* [Supplied information]:
● ● ● ●

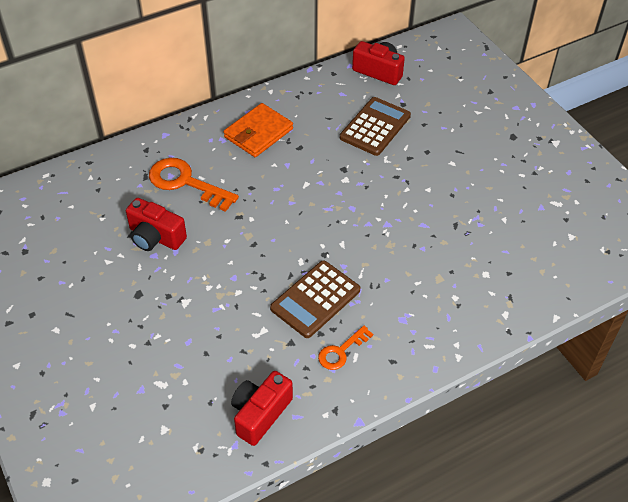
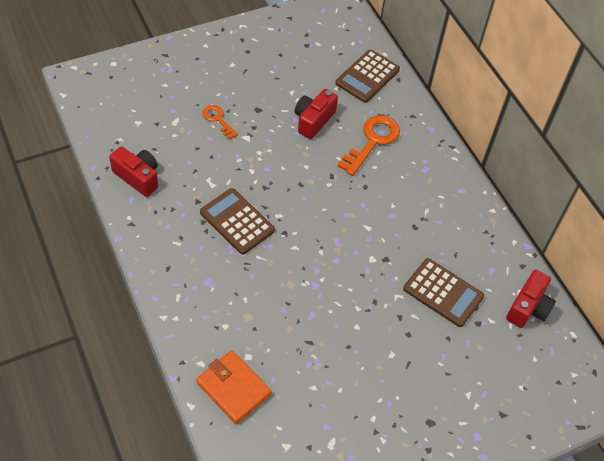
camera: 90 degrees right, 5 degrees up
(83, 189) = (367, 76): none -> brown calculator
(258, 133) = (433, 196): orange wallet -> orange wallet (233, 388)
(341, 351) = (183, 233): orange key -> orange key (218, 120)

● ● ● ●

Reproduce the material word for word. Any pictures should be left out of the copy.

camera: 90 degrees right, 5 degrees up
(83, 189) = (367, 76): none -> brown calculator
(258, 133) = (433, 196): orange wallet -> orange wallet (233, 388)
(341, 351) = (183, 233): orange key -> orange key (218, 120)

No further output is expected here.